== Problem to solve ==
What lines in the listing below hold the string "turquoise"? Please copy them out.

>>>>

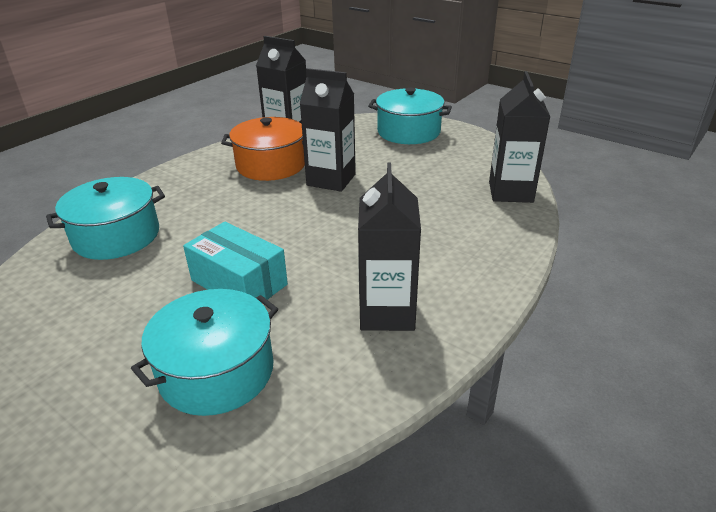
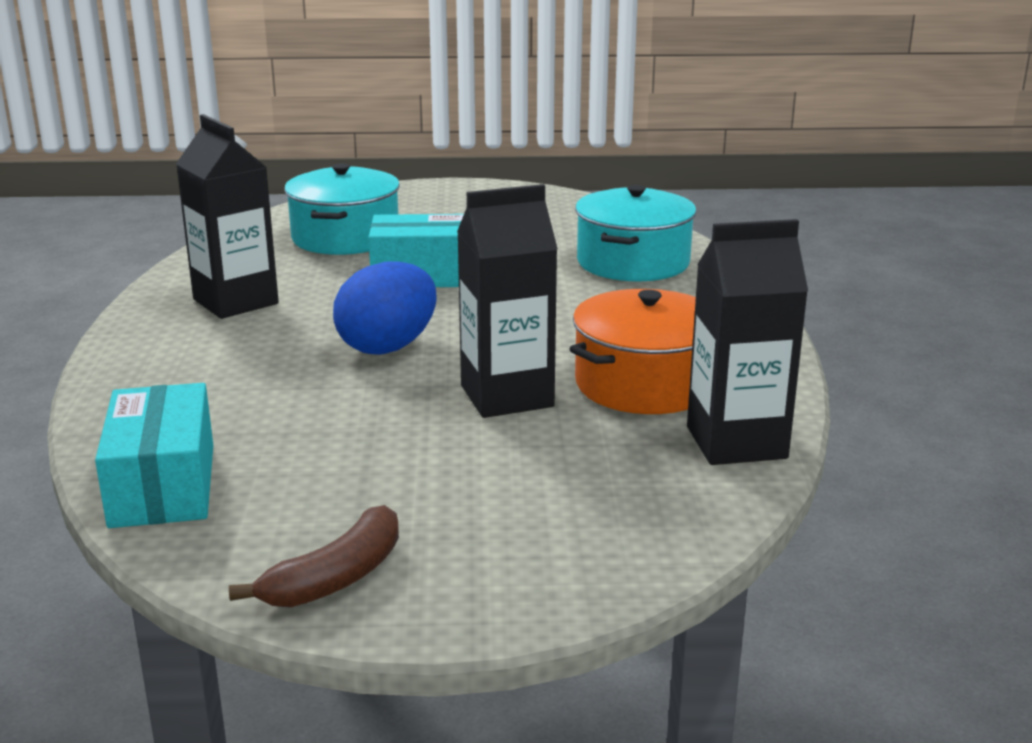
camera: 140 degrees right, 10 degrees down
(342, 228) = (388, 347): none -> blue egg
(408, 132) = (518, 556): turquoise pot -> none
(469, 143) = (336, 578): none -> brown banana
(510, 192) = (163, 485): black carton -> turquoise box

<<<<

== Exercise solution ==
(408, 132) = (518, 556): turquoise pot -> none
(510, 192) = (163, 485): black carton -> turquoise box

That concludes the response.